Task to carry out ->
Print, without alteration, the lines that extend from the one holding "green mouse: 4 -> 2" to the final line of the listing below.

* * * * * * *

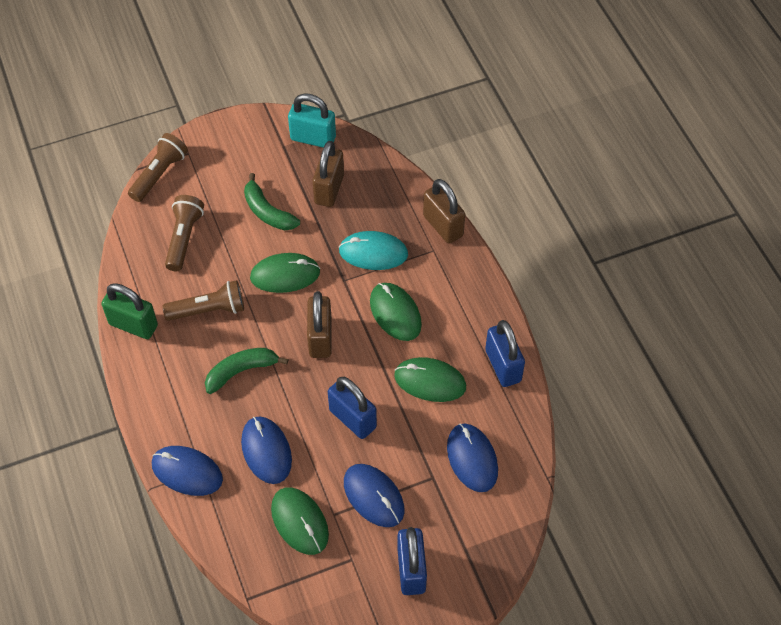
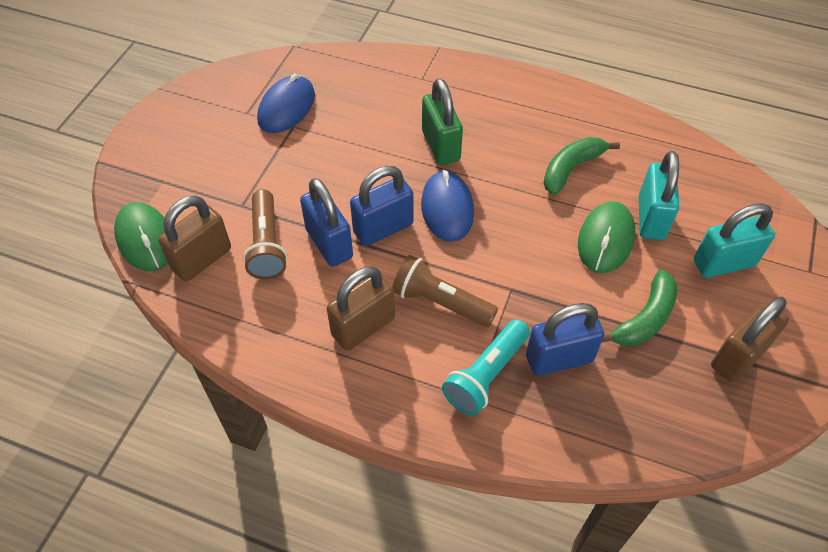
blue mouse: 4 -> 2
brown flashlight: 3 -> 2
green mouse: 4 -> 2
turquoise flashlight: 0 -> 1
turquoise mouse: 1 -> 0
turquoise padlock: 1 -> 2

* * * * * * *

Result of the exercise ->
green mouse: 4 -> 2
turquoise flashlight: 0 -> 1
turquoise mouse: 1 -> 0
turquoise padlock: 1 -> 2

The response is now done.